*AIM OF THE EXERCISE*. Using the data below, reproduce exactly the lines from the line with "LCD2 pin SDA: D21 -> D18" to the line with "LIGHT2 pin VCC: 3V3 -> VIN", both included; pictures must be dropped.

(Edit tracking data)
◆ ◆ ◆ ◆ ◆ ◆ ◆

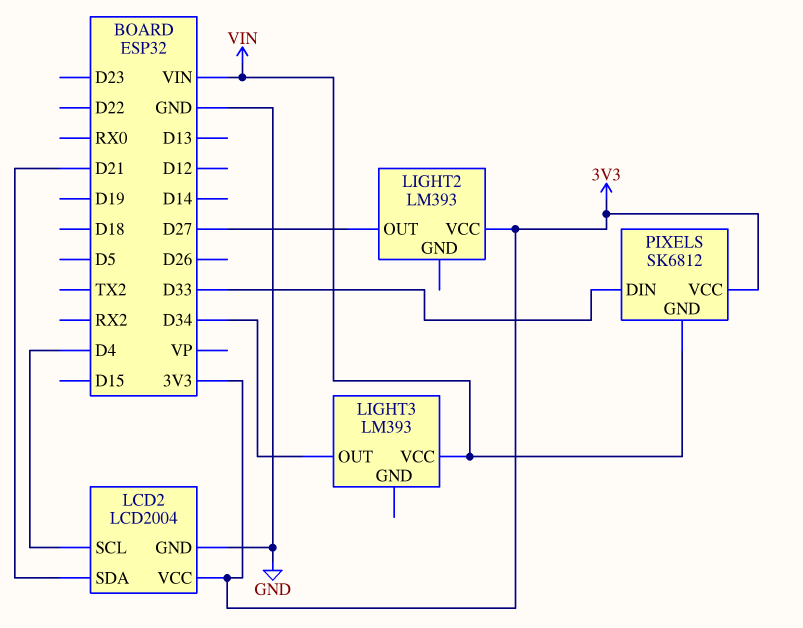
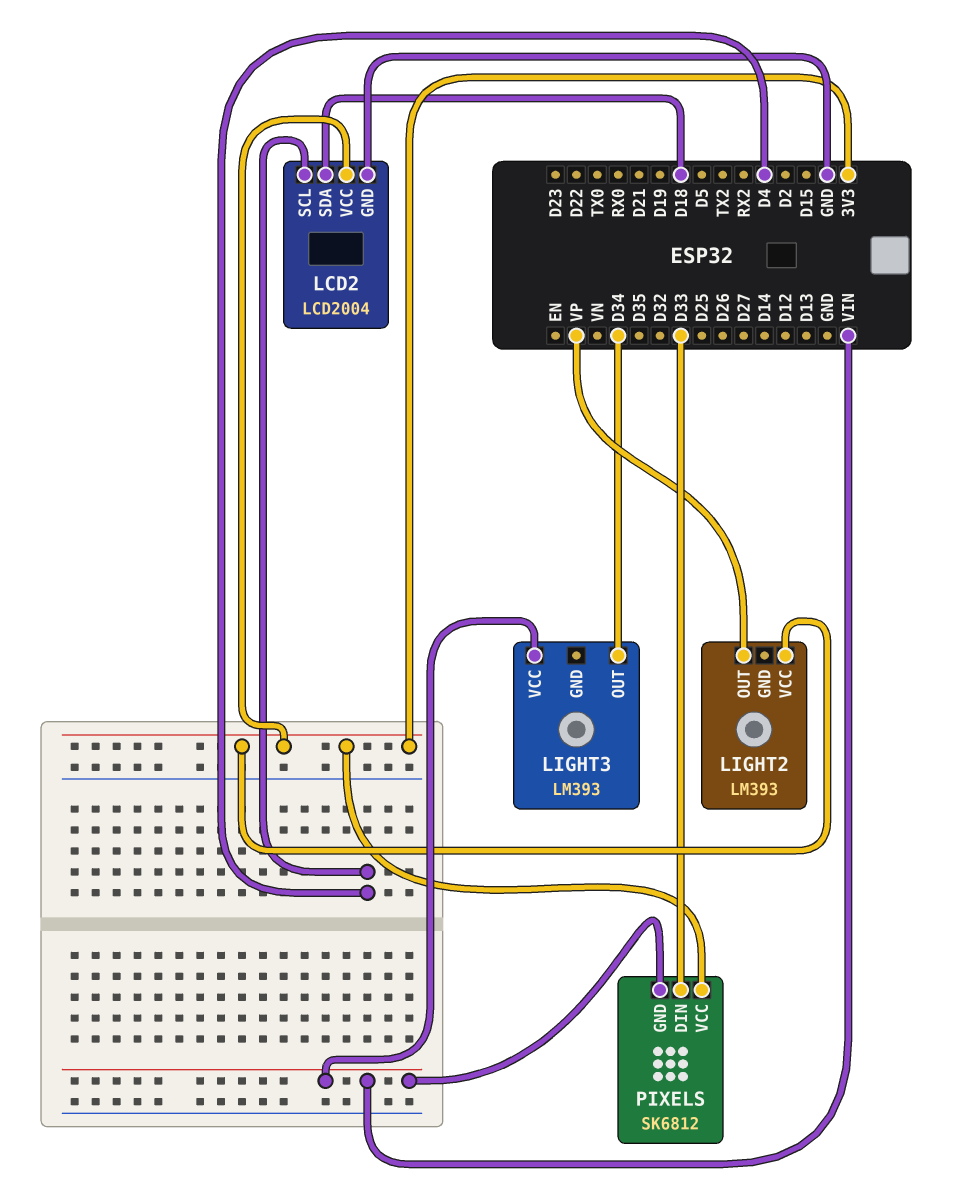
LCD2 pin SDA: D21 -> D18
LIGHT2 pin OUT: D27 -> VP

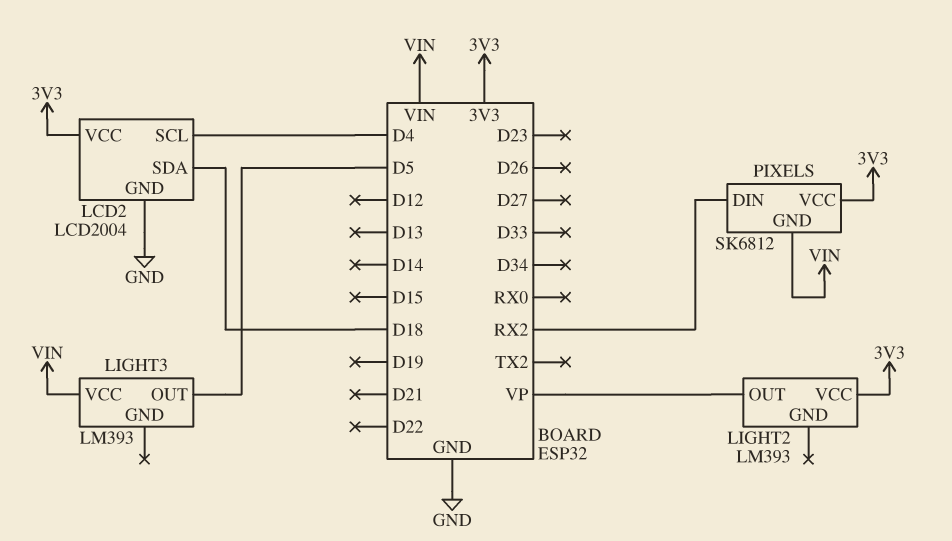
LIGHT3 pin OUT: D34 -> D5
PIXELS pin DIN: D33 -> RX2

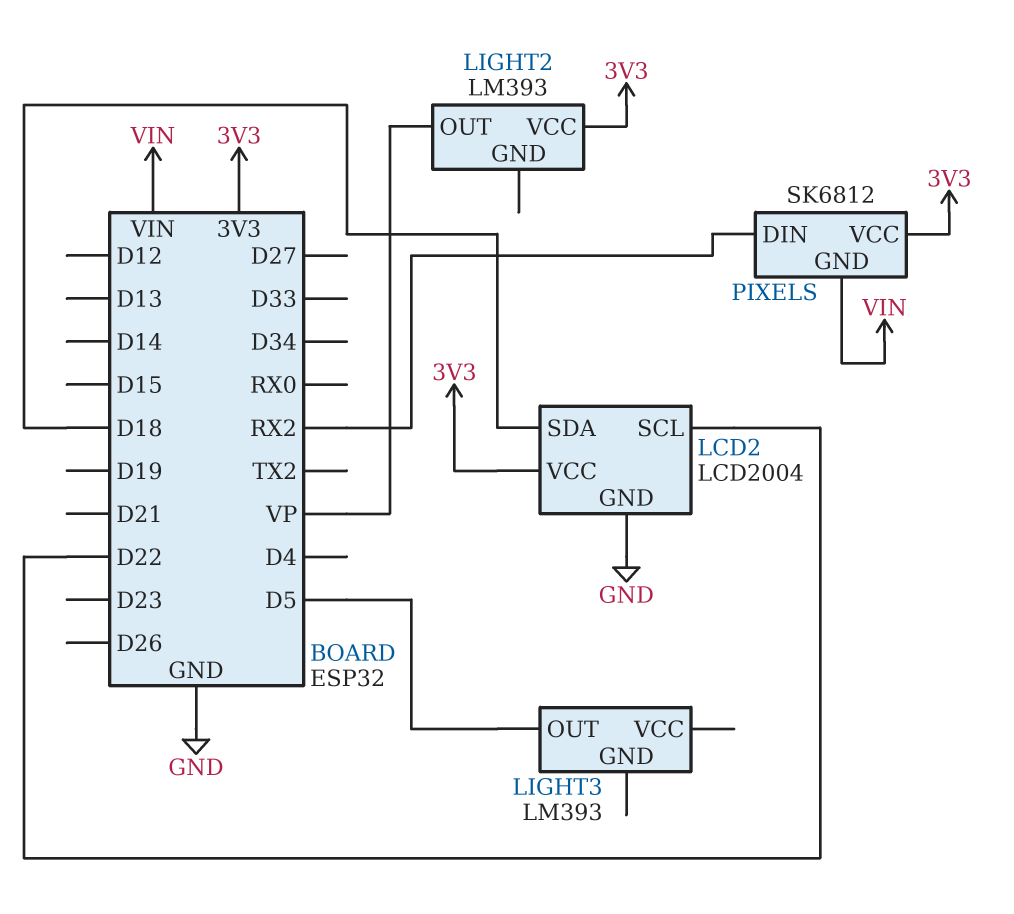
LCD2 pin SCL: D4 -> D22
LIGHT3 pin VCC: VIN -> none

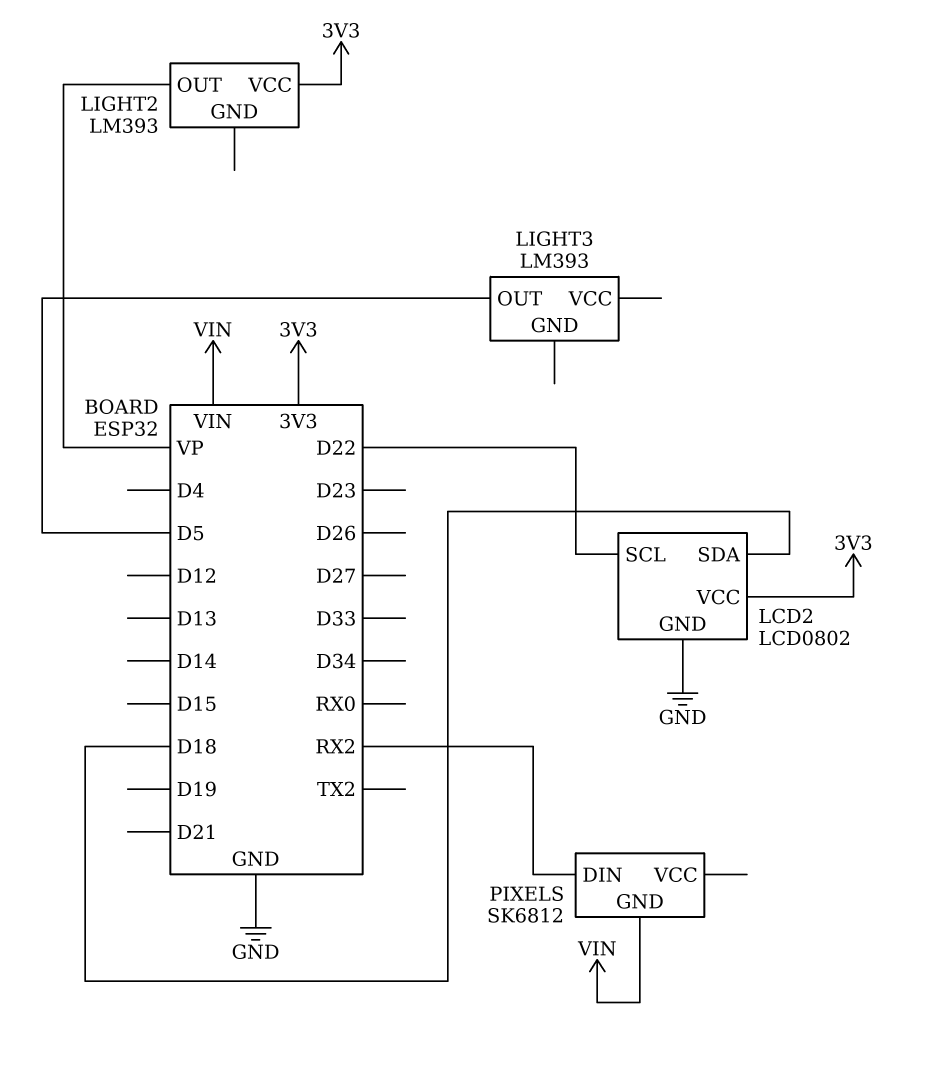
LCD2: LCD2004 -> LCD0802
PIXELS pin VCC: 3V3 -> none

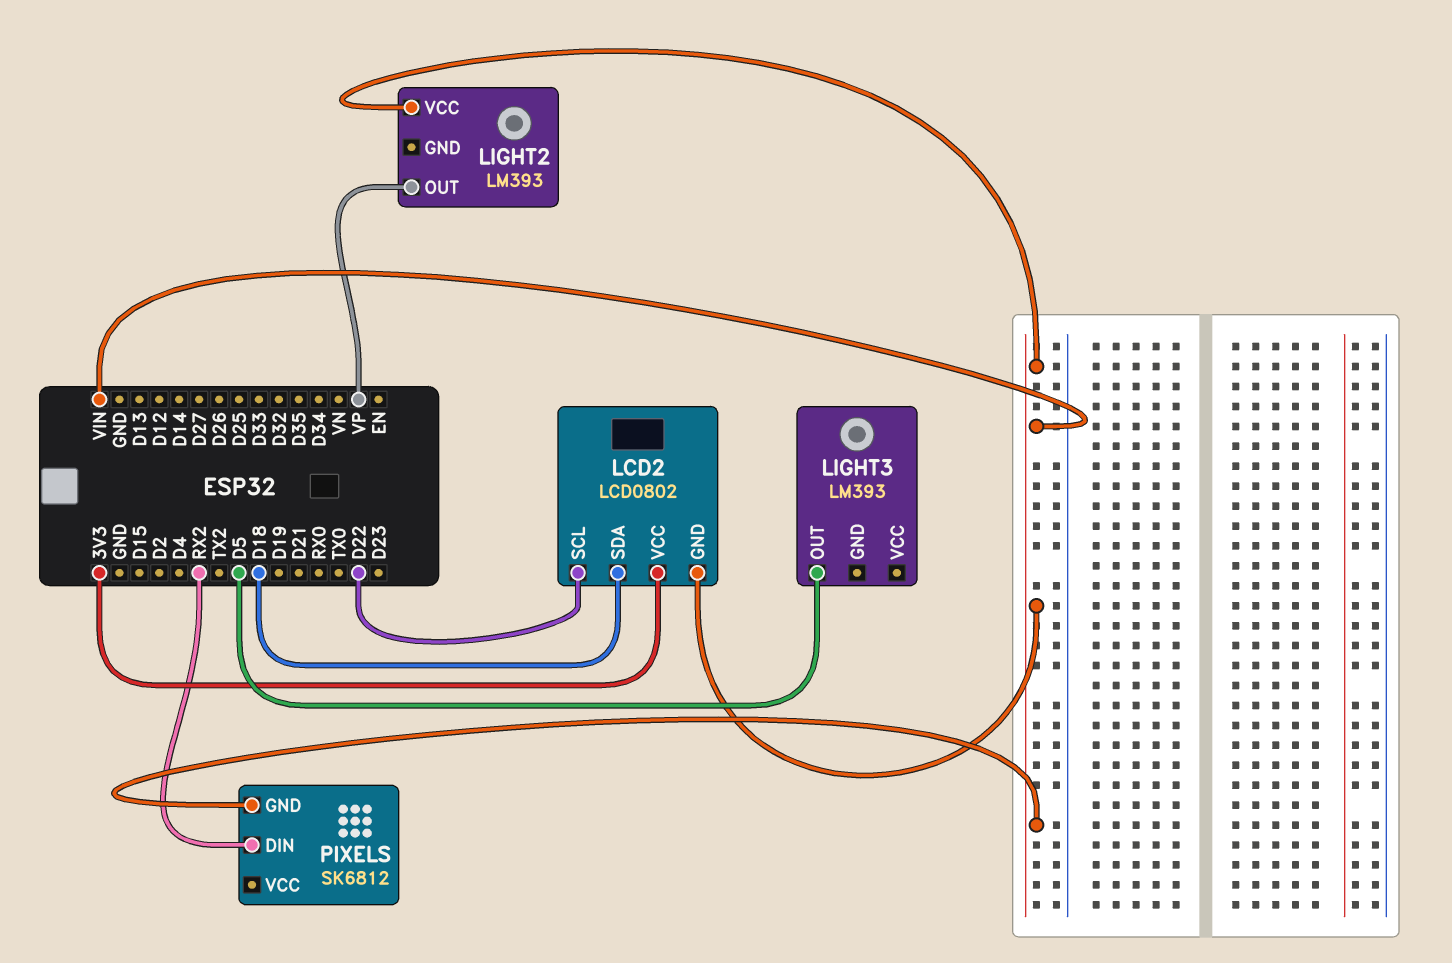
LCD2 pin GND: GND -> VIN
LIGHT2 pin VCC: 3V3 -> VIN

◆ ◆ ◆ ◆ ◆ ◆ ◆

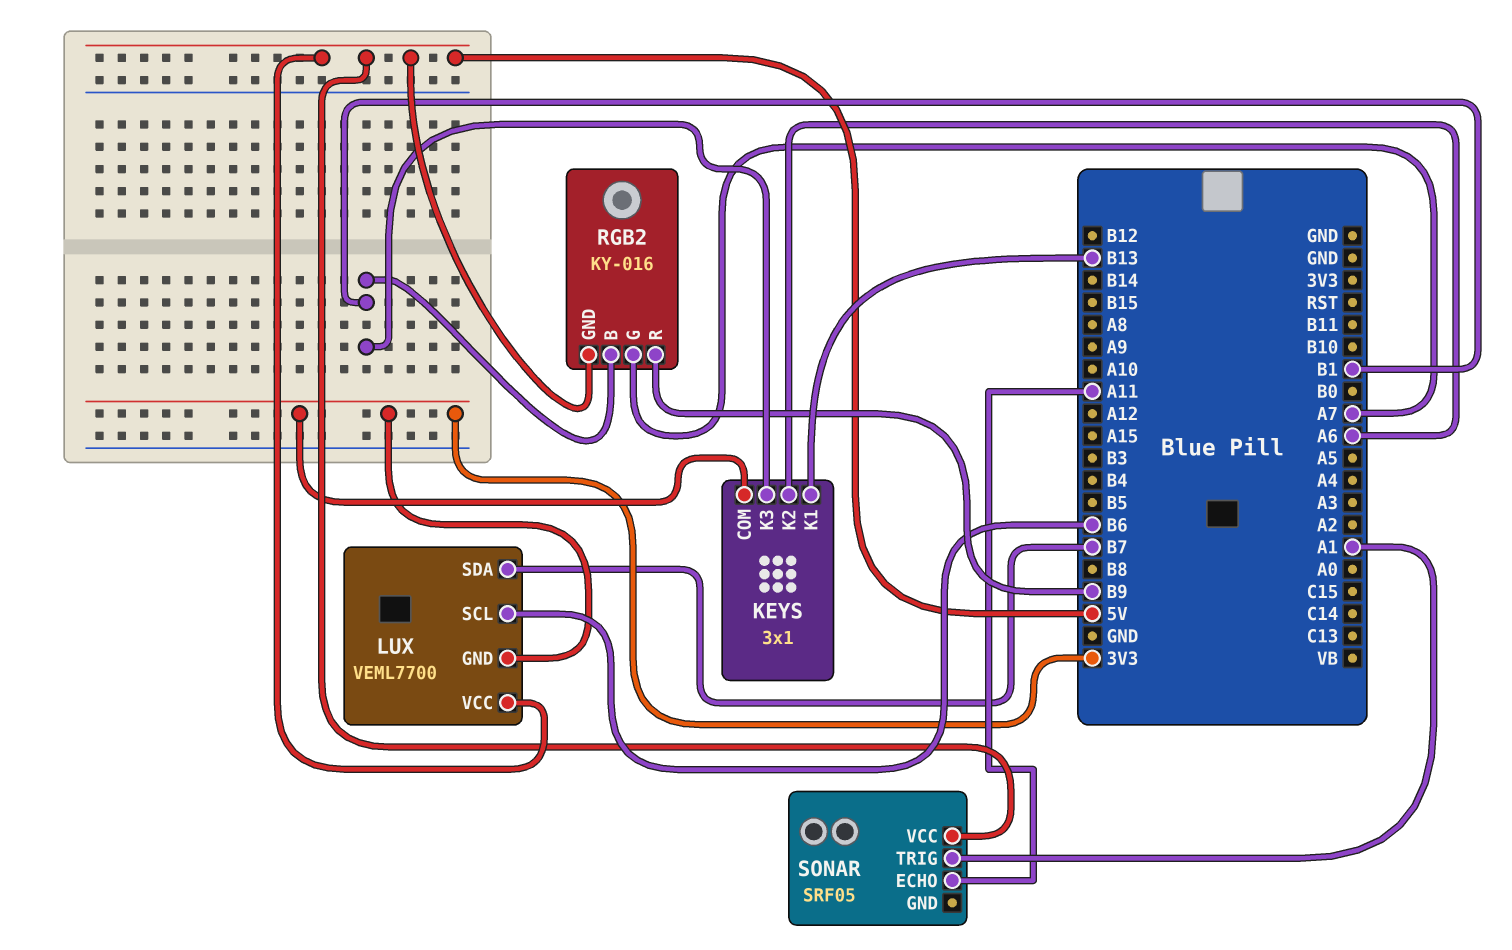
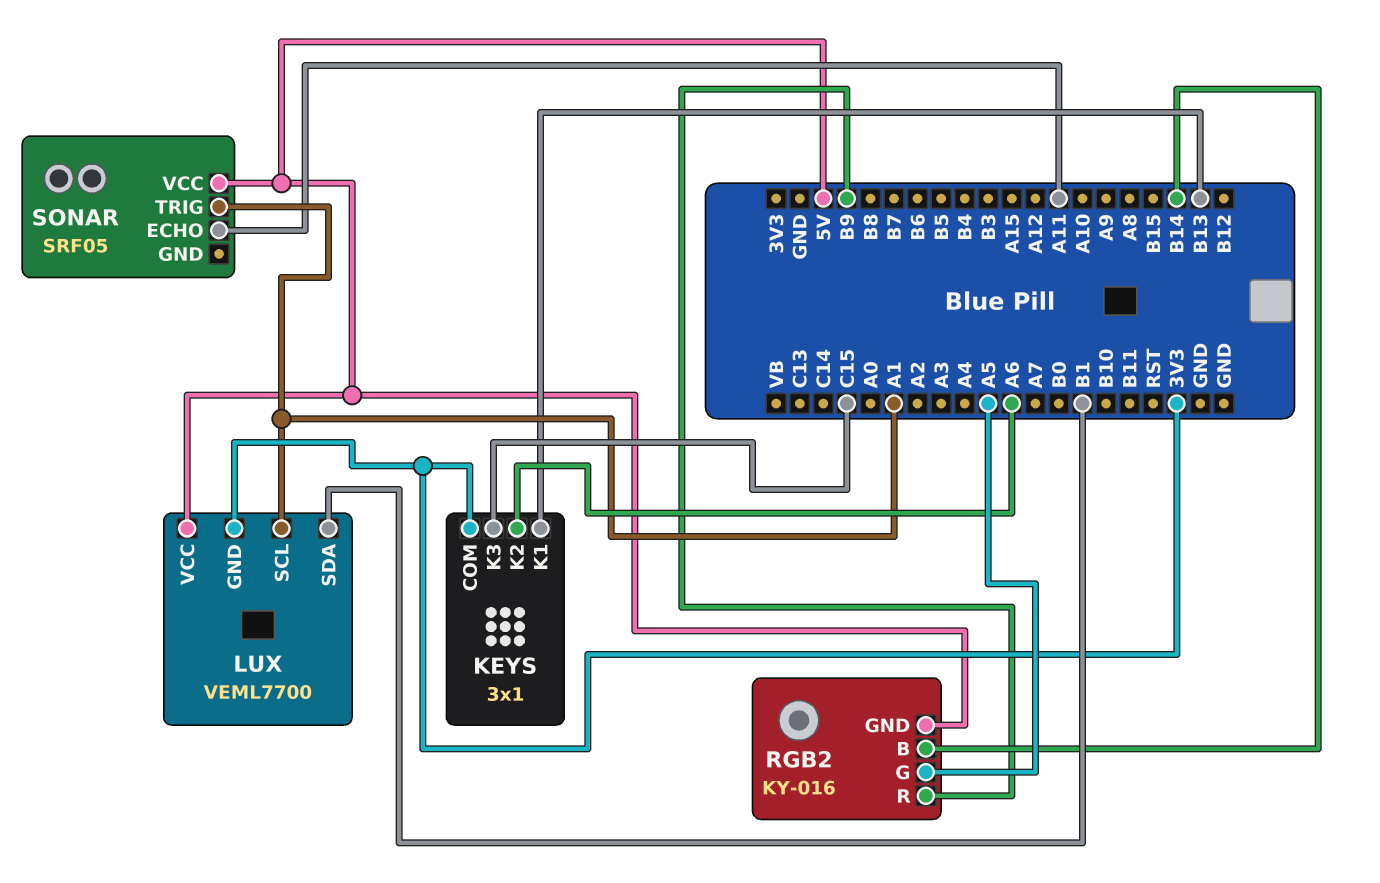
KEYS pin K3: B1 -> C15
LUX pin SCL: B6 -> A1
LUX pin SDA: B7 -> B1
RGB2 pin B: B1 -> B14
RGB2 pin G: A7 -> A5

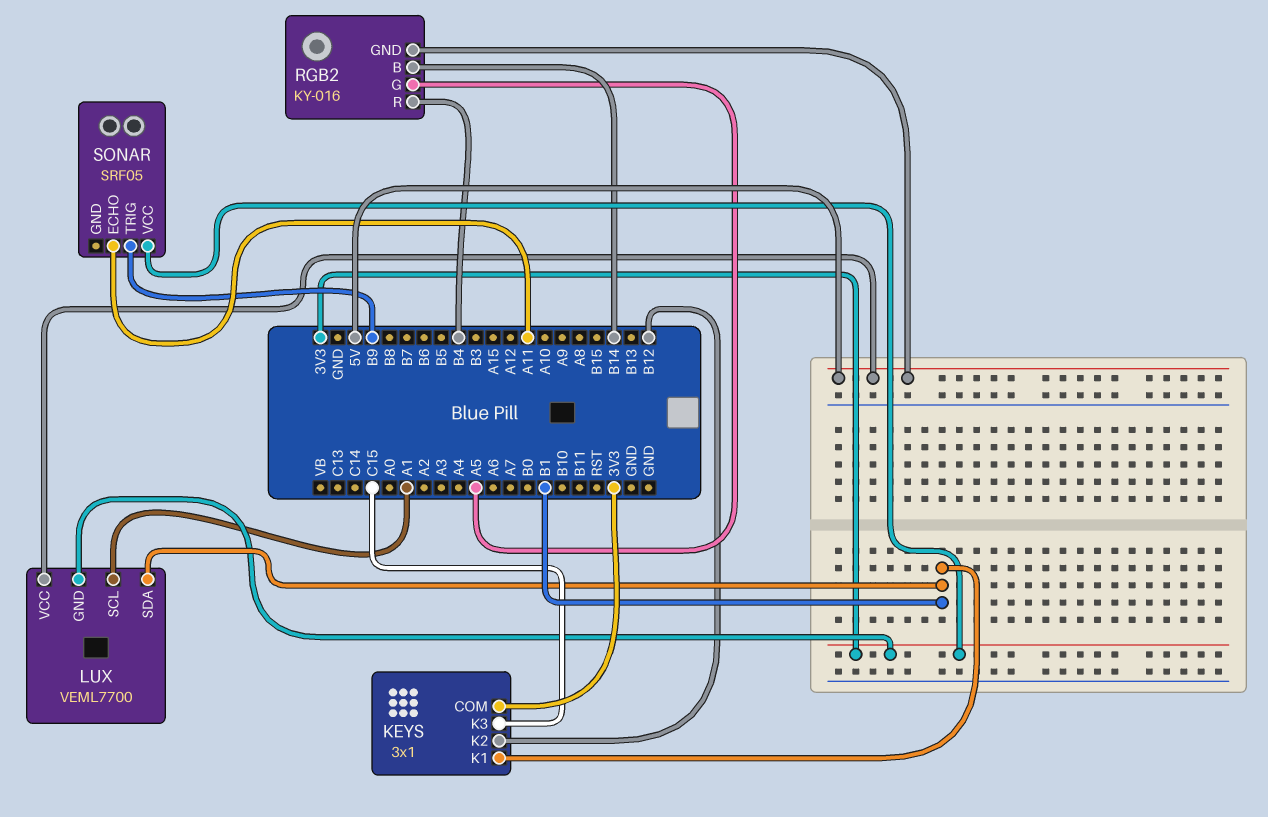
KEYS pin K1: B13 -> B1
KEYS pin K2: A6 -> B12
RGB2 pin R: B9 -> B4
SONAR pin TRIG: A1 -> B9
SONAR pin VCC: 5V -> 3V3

◆ ◆ ◆ ◆ ◆ ◆ ◆

*SOLUTION FOR THIS TASK*.
LCD2 pin SDA: D21 -> D18
LIGHT2 pin OUT: D27 -> VP

LIGHT3 pin OUT: D34 -> D5
PIXELS pin DIN: D33 -> RX2

LCD2 pin SCL: D4 -> D22
LIGHT3 pin VCC: VIN -> none

LCD2: LCD2004 -> LCD0802
PIXELS pin VCC: 3V3 -> none

LCD2 pin GND: GND -> VIN
LIGHT2 pin VCC: 3V3 -> VIN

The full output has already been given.